§ WHAT YOU WILL DO: Restate, word for word and with no pictures, the stretch of lines in the data below that begins at the line with "printer: (120, 362)" and ends at the line with "window: (130, 269) -> (122, 26), moved", inclusive.

§ MATERIAL FOR THIS TASK:
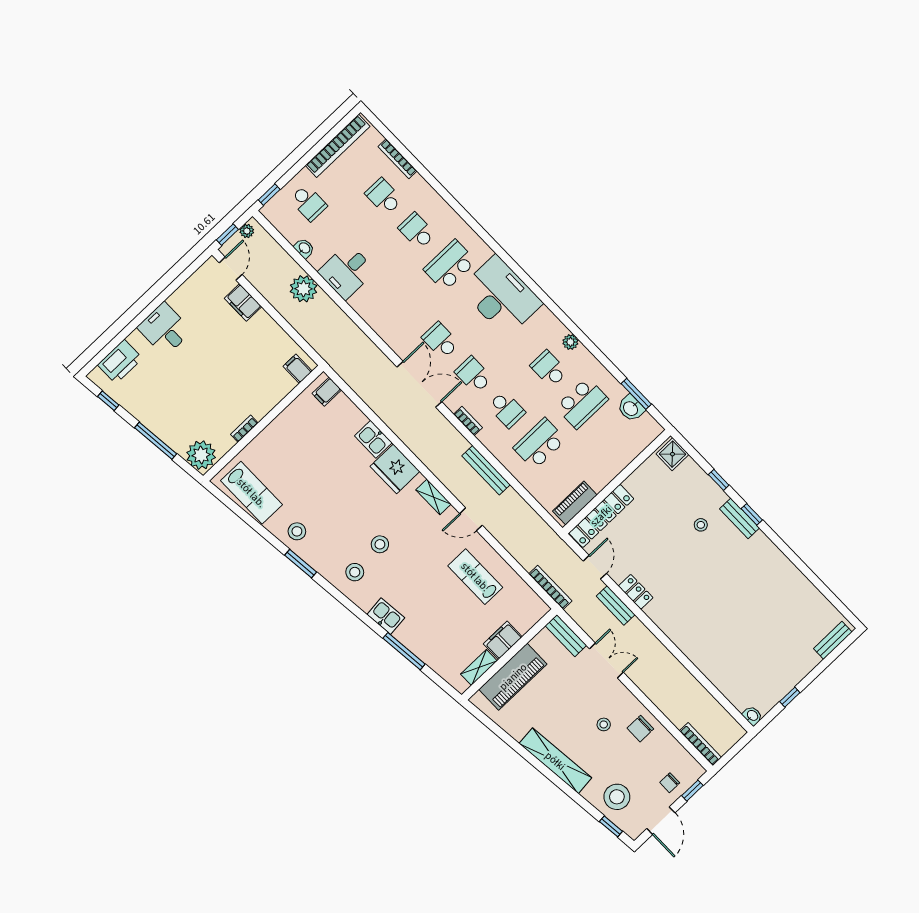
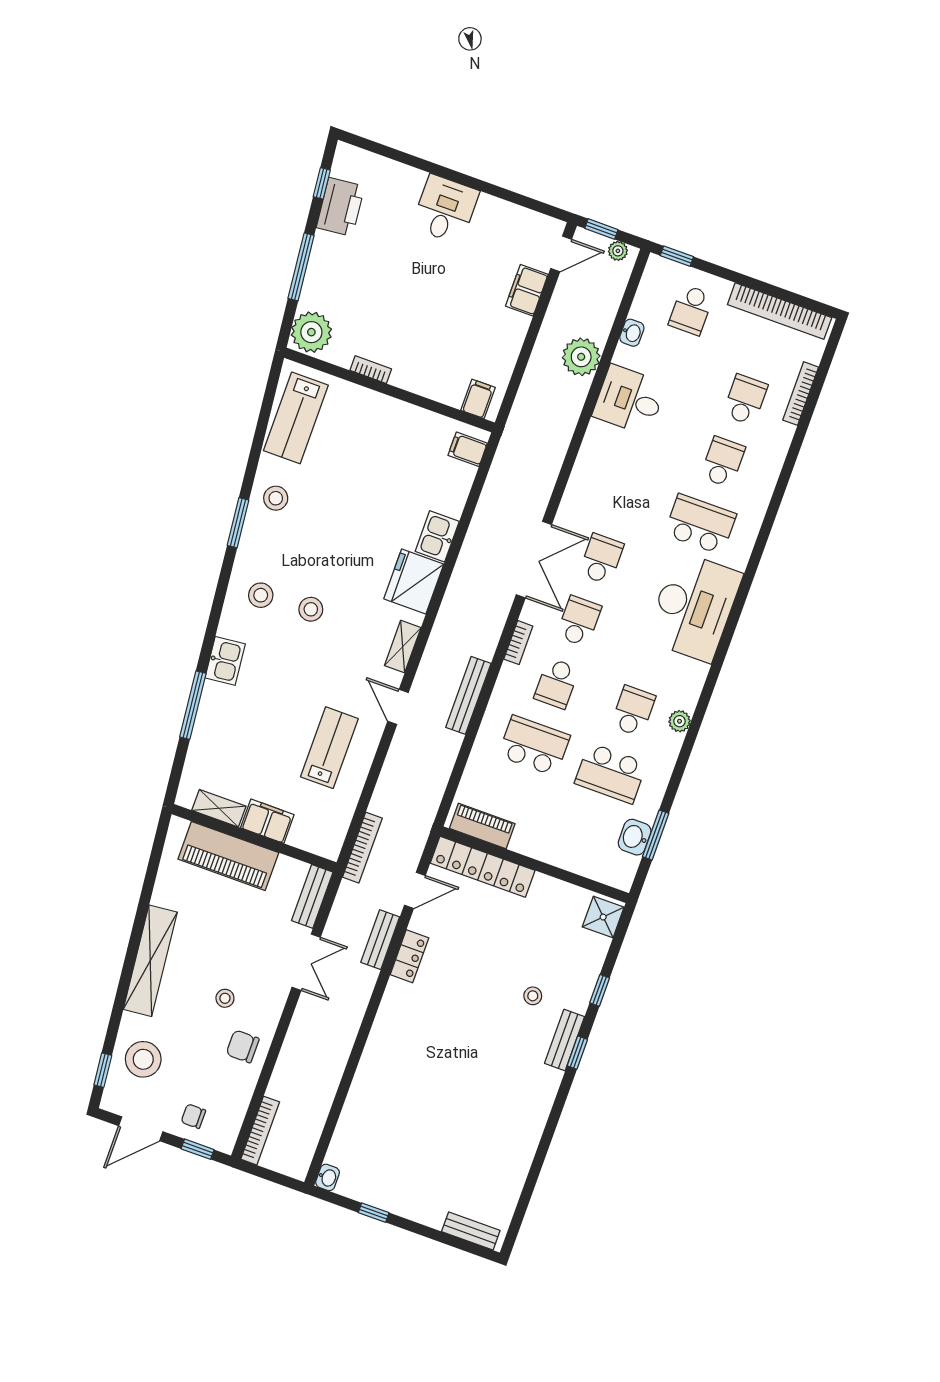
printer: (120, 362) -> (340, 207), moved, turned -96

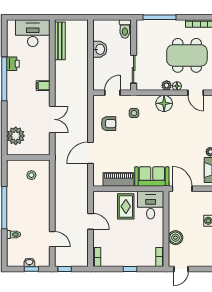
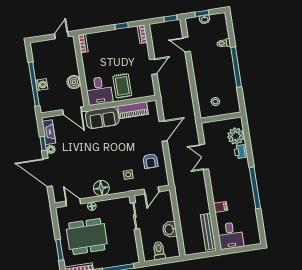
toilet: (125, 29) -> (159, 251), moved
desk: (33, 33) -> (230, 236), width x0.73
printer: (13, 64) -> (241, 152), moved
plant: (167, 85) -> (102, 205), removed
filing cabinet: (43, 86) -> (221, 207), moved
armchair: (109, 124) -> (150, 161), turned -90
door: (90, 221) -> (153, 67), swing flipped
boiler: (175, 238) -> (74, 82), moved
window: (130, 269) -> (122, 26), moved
---
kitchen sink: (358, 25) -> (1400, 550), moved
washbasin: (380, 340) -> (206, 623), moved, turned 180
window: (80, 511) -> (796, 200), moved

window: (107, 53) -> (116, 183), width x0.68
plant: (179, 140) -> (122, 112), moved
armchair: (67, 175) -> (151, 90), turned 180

§ RESULT OF THIS TASK:
printer: (120, 362) -> (340, 207), moved, turned -96

toilet: (125, 29) -> (159, 251), moved
desk: (33, 33) -> (230, 236), width x0.73
printer: (13, 64) -> (241, 152), moved
plant: (167, 85) -> (102, 205), removed
filing cabinet: (43, 86) -> (221, 207), moved
armchair: (109, 124) -> (150, 161), turned -90
door: (90, 221) -> (153, 67), swing flipped
boiler: (175, 238) -> (74, 82), moved
window: (130, 269) -> (122, 26), moved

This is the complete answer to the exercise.